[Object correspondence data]

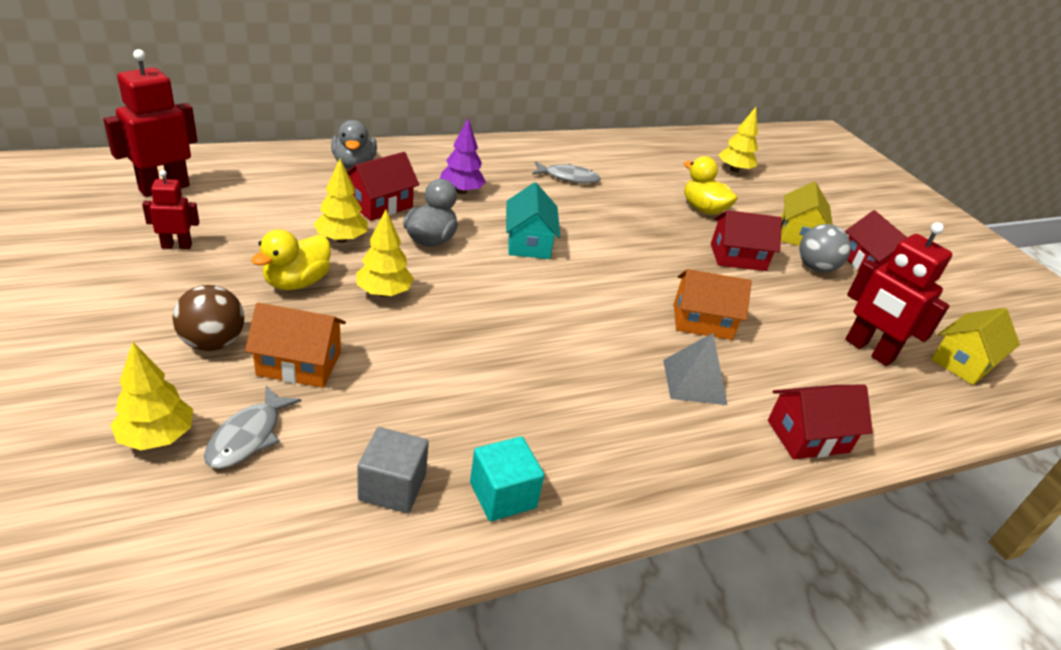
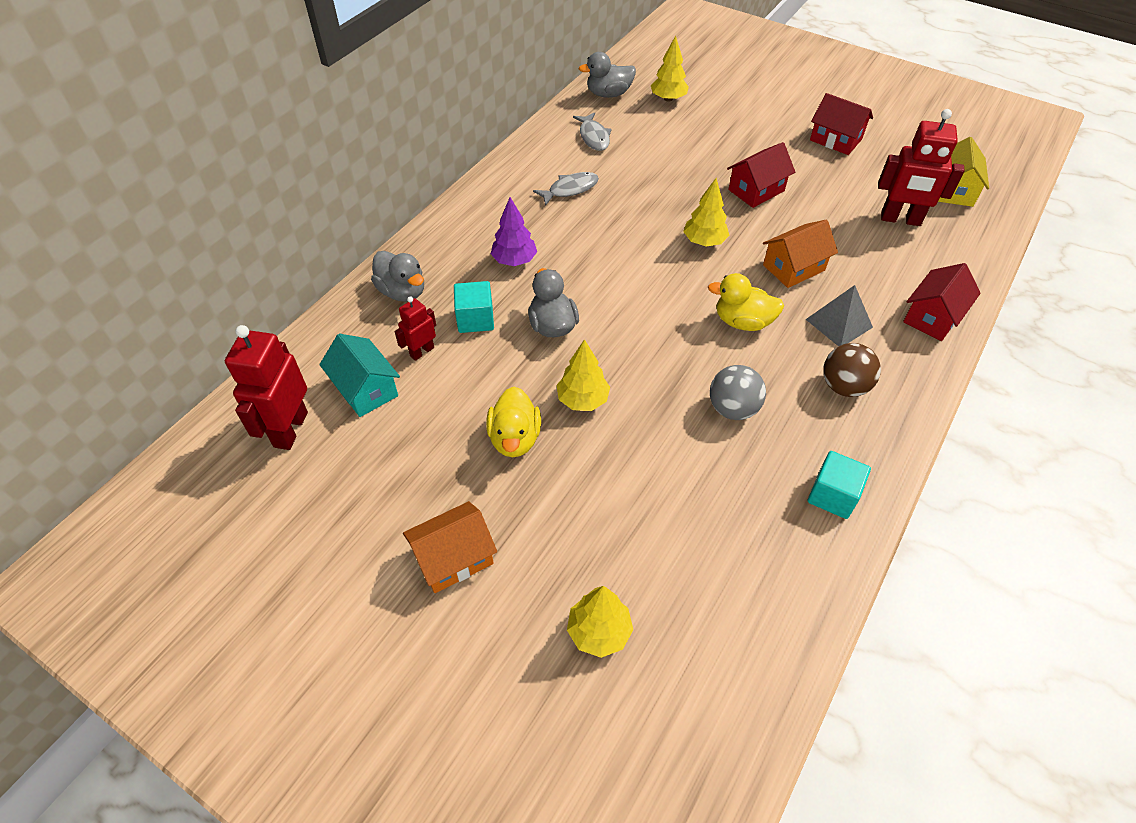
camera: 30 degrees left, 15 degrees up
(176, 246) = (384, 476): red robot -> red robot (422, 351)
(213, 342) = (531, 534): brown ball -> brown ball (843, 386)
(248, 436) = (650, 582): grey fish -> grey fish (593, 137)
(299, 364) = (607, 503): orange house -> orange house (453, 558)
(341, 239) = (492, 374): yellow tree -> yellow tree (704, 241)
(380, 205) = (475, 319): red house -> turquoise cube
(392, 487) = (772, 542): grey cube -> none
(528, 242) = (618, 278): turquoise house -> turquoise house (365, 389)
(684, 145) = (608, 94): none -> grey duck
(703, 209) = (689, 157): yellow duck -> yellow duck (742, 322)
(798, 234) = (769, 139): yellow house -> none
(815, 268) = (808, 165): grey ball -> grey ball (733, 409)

_TASK TO COMPLETE_:
The records are to be returned verbatim. Skip any picture they contain.

_REPLY_:
camera: 30 degrees left, 15 degrees up
(176, 246) = (384, 476): red robot -> red robot (422, 351)
(213, 342) = (531, 534): brown ball -> brown ball (843, 386)
(248, 436) = (650, 582): grey fish -> grey fish (593, 137)
(299, 364) = (607, 503): orange house -> orange house (453, 558)
(341, 239) = (492, 374): yellow tree -> yellow tree (704, 241)
(380, 205) = (475, 319): red house -> turquoise cube
(392, 487) = (772, 542): grey cube -> none
(528, 242) = (618, 278): turquoise house -> turquoise house (365, 389)
(684, 145) = (608, 94): none -> grey duck
(703, 209) = (689, 157): yellow duck -> yellow duck (742, 322)
(798, 234) = (769, 139): yellow house -> none
(815, 268) = (808, 165): grey ball -> grey ball (733, 409)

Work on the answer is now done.